───── Available data ─────
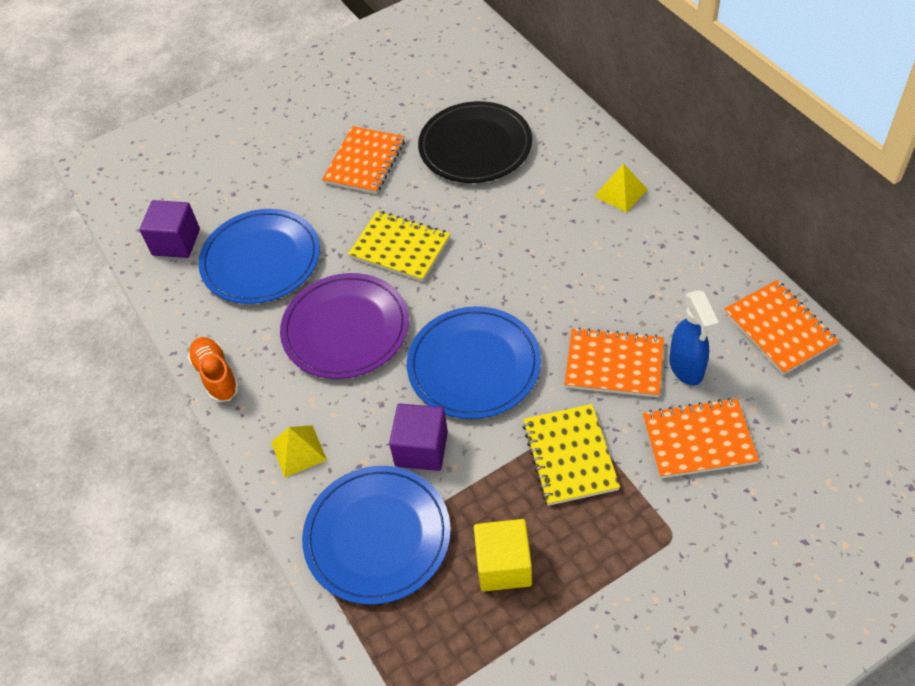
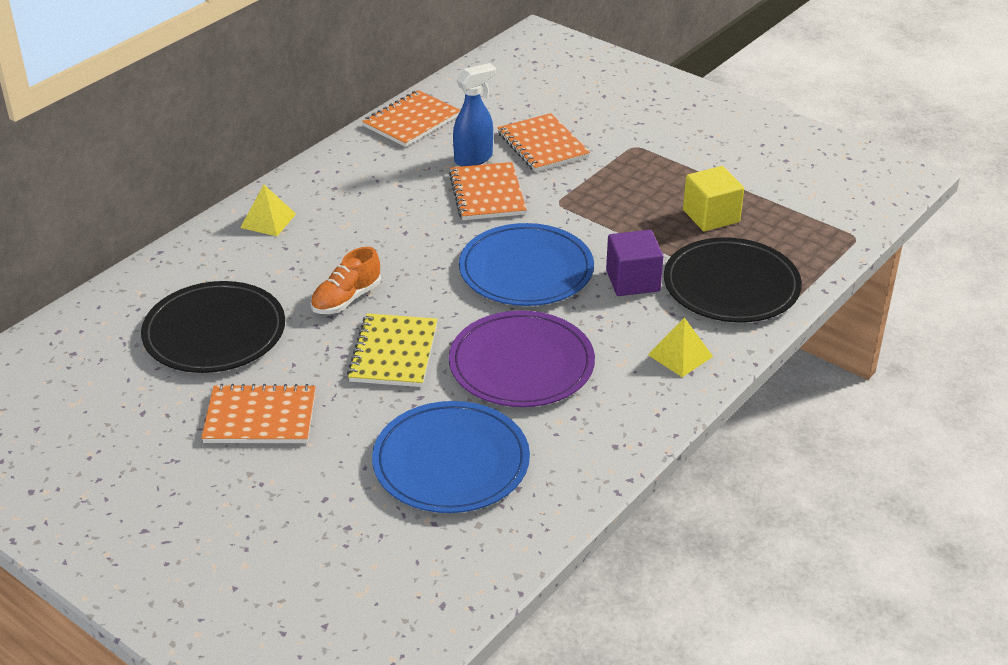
camera: 115 degrees left, 15 degrees down
(176, 242) = (451, 555): purple cube -> none
(216, 376) = (628, 444): orange shoe -> orange shoe (346, 299)
(377, 536) = (731, 285): blue plate -> black plate
(569, 456) = (593, 202): yellow notebook -> none

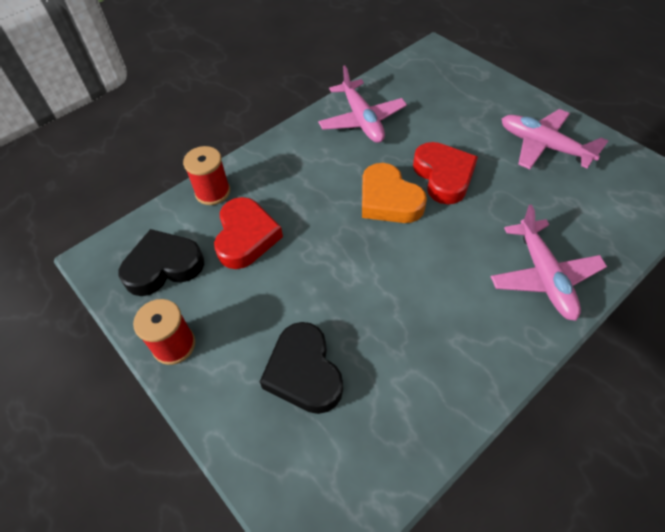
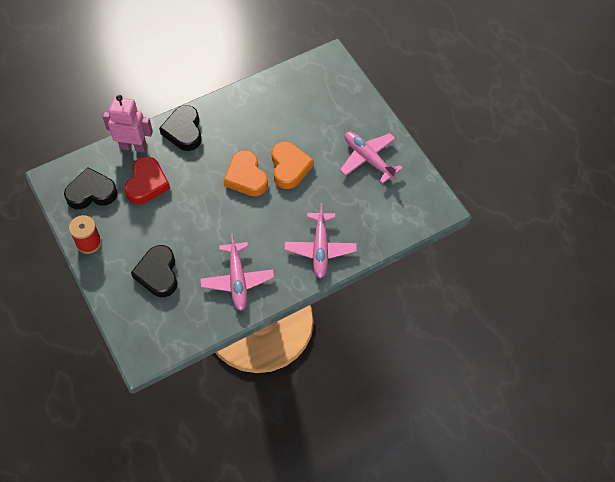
camera: 10 degrees right, 5 degrees up
(213, 192) = (133, 146): red spool -> pink robot
(279, 160) = (184, 131): none -> black heart
(362, 120) = (251, 110): pink plane -> pink plane (237, 280)
(443, 176) = (289, 167): red heart -> orange heart

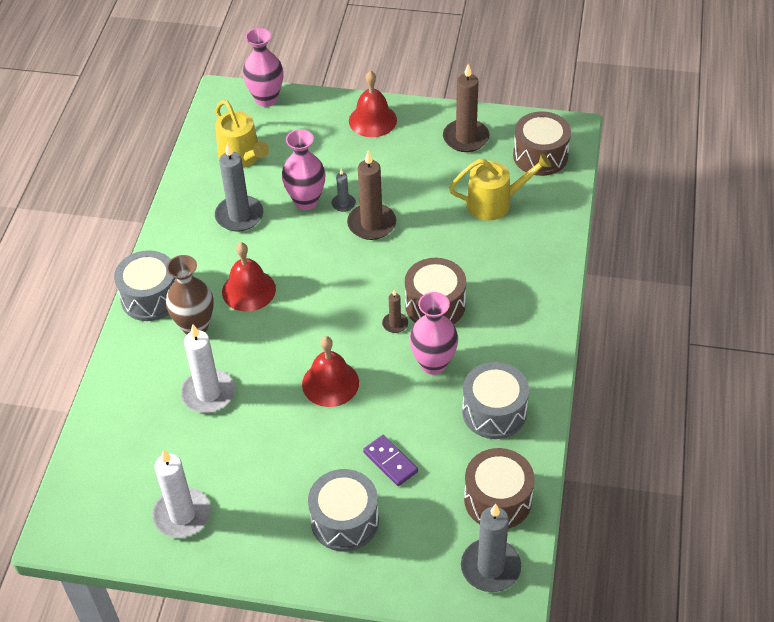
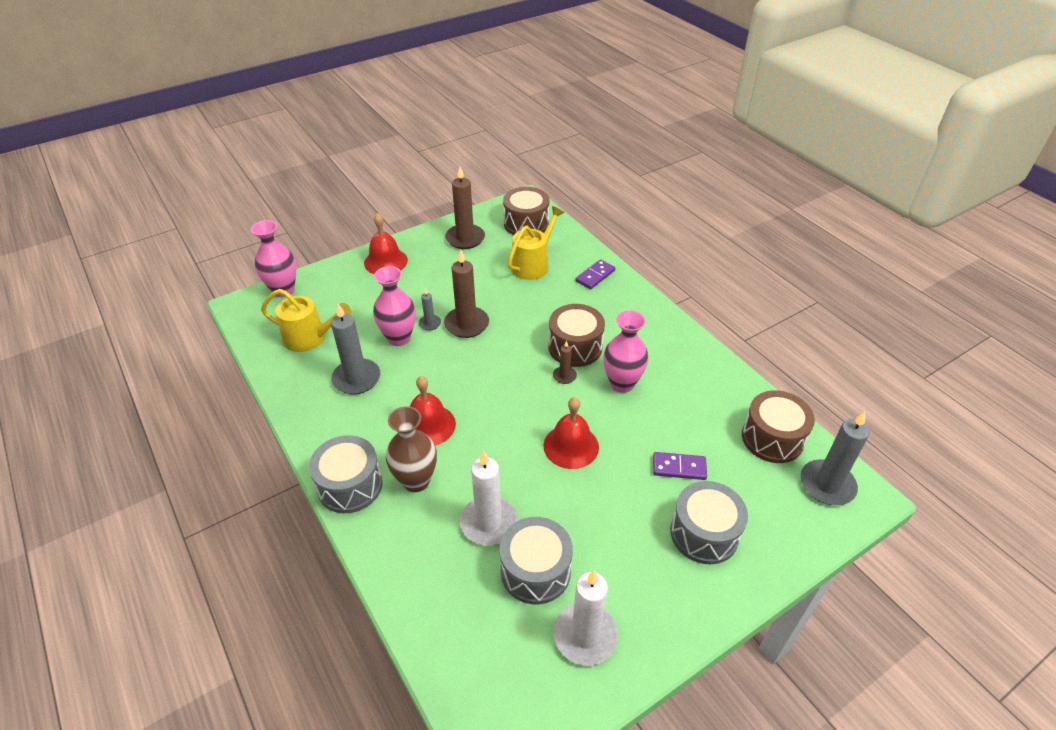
camera: 45 degrees left, 5 degrees down
(494, 412) = (697, 386): grey drum -> grey drum (535, 571)
(537, 251) = (595, 276): none -> purple domino

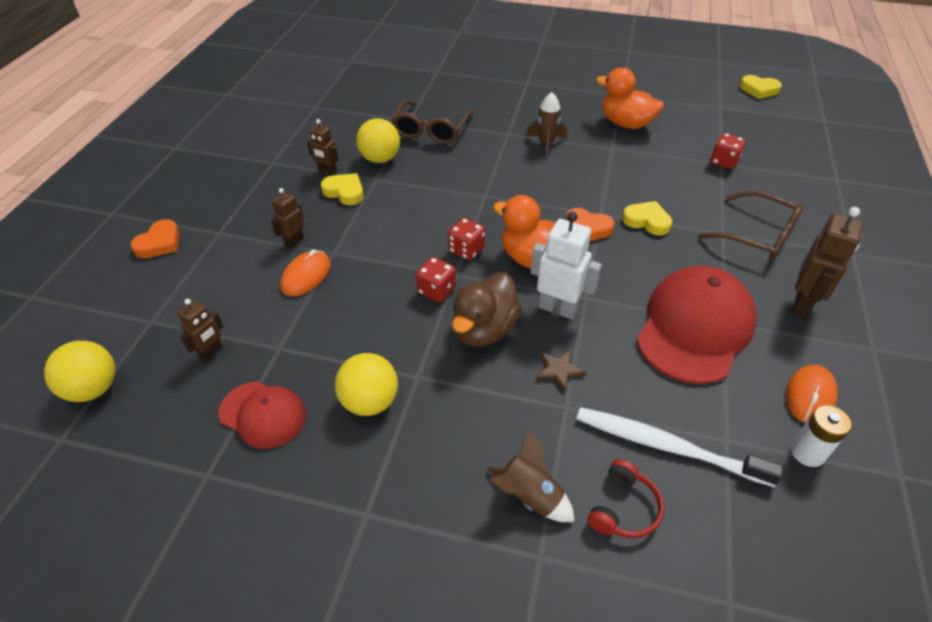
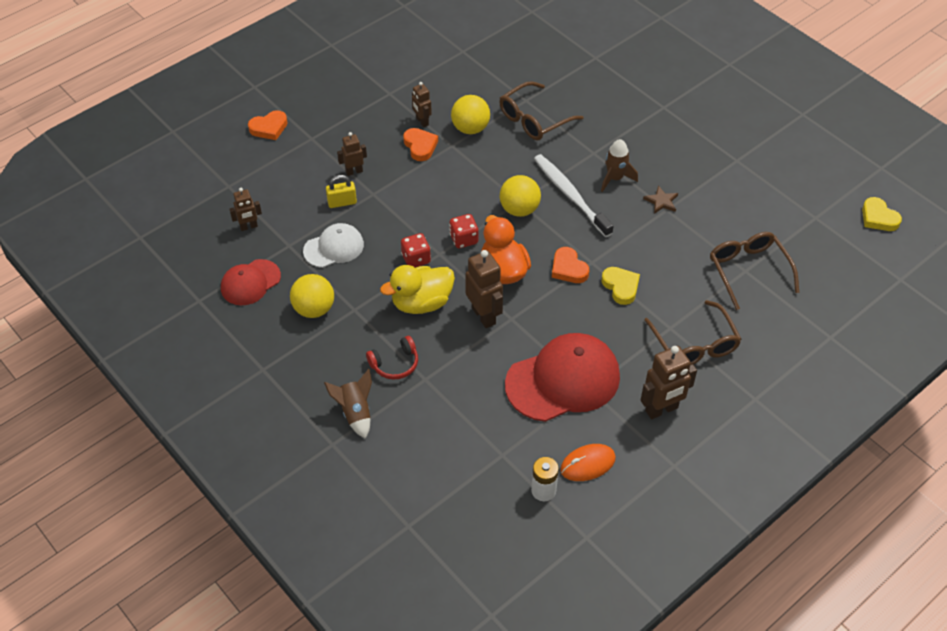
camera: 35 degrees right, 5 degrees up
(93, 389) = (172, 215): yellow ball -> yellow ball (519, 209)
(263, 414) = (250, 282): red cap -> red cap turned 75 degrees clockwise
(306, 276) = (342, 202): orange mouse -> yellow padlock
(336, 324) = (334, 248): none -> white cap
(345, 192) = (420, 146): yellow heart -> orange heart
(484, 330) = (421, 303): brown duck -> yellow duck
(558, 308) = (484, 316): white robot -> brown robot
(559, 371) = (443, 355): brown star -> brown star (661, 201)
(624, 508) = (400, 450): red headphones -> red headphones (395, 364)
(626, 124) = (706, 192): orange duck -> none
(666, 446) = (461, 435): white toothbrush -> white toothbrush (570, 195)
(723, 162) = (748, 270): red dice -> brown glasses

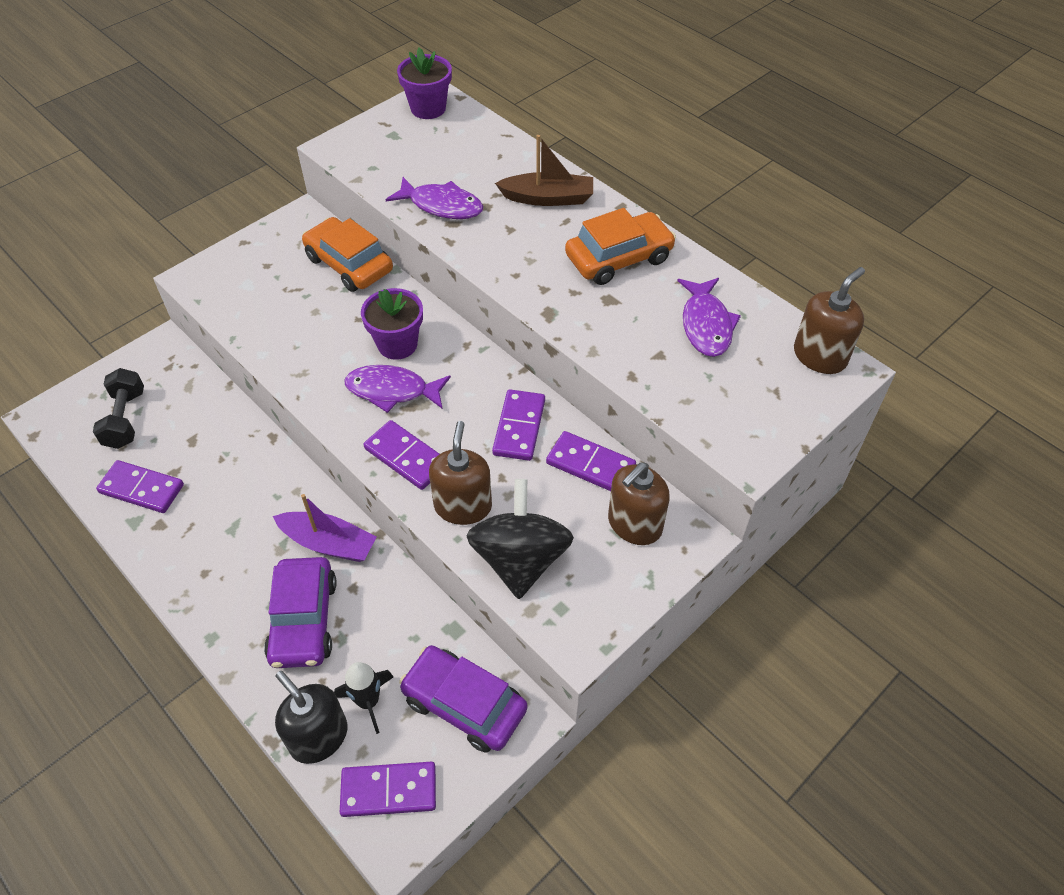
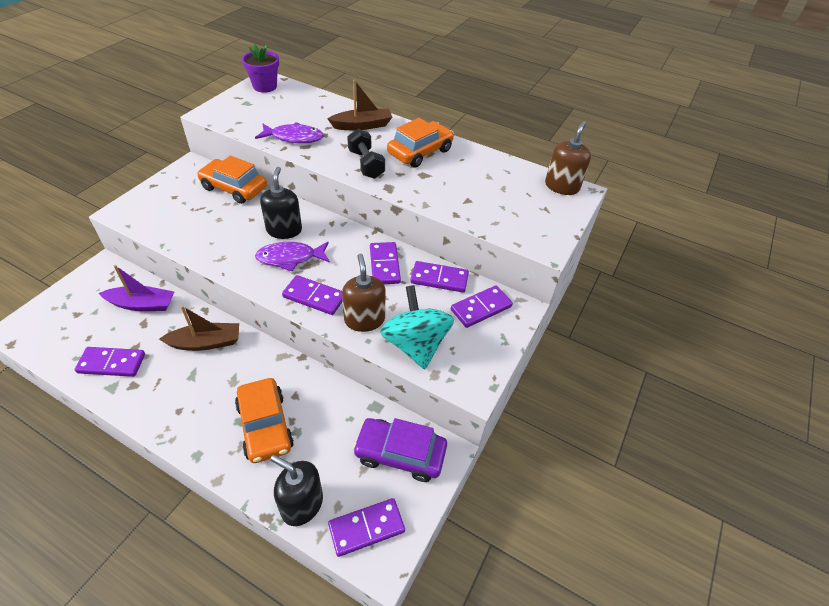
camera: 20 degrees left, 5 degrees down
(125, 419) = (86, 319): black dumbbell -> black dumbbell (366, 164)
(261, 485) = (206, 342): none -> brown boat
(303, 620) = (265, 426): purple car -> orange car
(329, 543) = (268, 370): purple boat -> purple boat (142, 304)
(368, 701) = (331, 469): black rocket -> none
(397, 344) = (284, 230): purple flower pot -> black soap dispenser
(520, 559) = (415, 345): black spinning top -> turquoise spinning top
(634, 524) = (481, 308): brown soap dispenser -> purple domino
(706, 325) = (488, 180): purple fish -> none

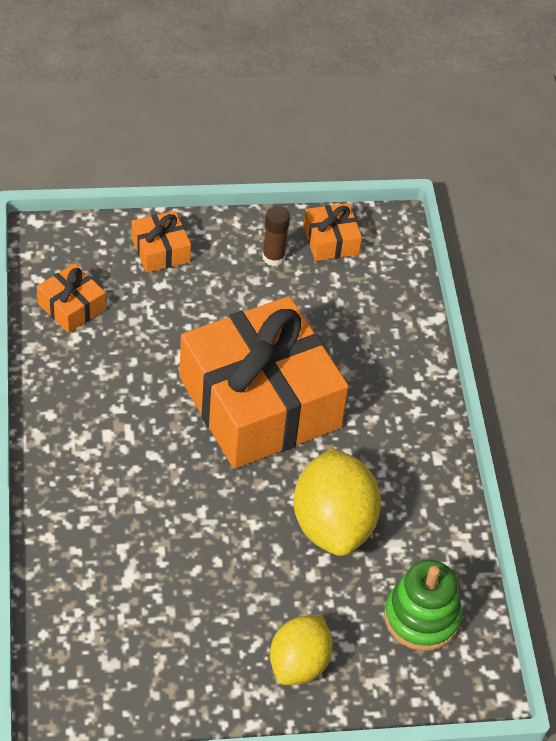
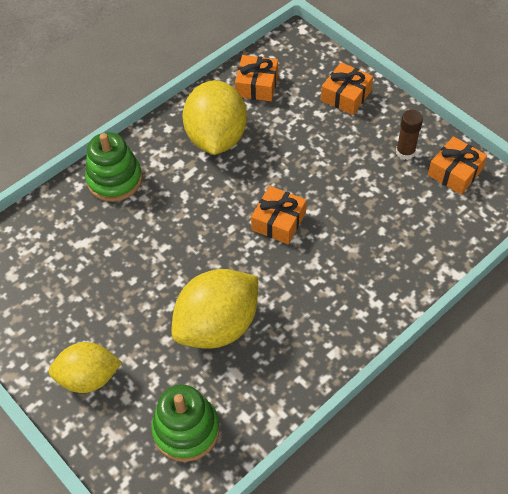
camera: 60 degrees right, 5 degrees up
(73, 500) = (114, 179): none -> green stacking toy
(106, 383) = (216, 138): none -> yellow lemon
(259, 402) = (278, 221): orange gift -> orange gift, size x0.41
─────
Working from the entries above, please transcribe only the lines from the line with "camera: 10 degrees right, 5 degrees up" through the line with "camera: 45 degrees left, 5 degrees down", exactly, with both end lines and without pictures.

camera: 10 degrees right, 5 degrees up
(213, 192) = (133, 146): red spool -> pink robot
(279, 160) = (184, 131): none -> black heart
(362, 120) = (251, 110): pink plane -> pink plane (237, 280)
(443, 176) = (289, 167): red heart -> orange heart

camera: 45 degrees left, 5 degrees down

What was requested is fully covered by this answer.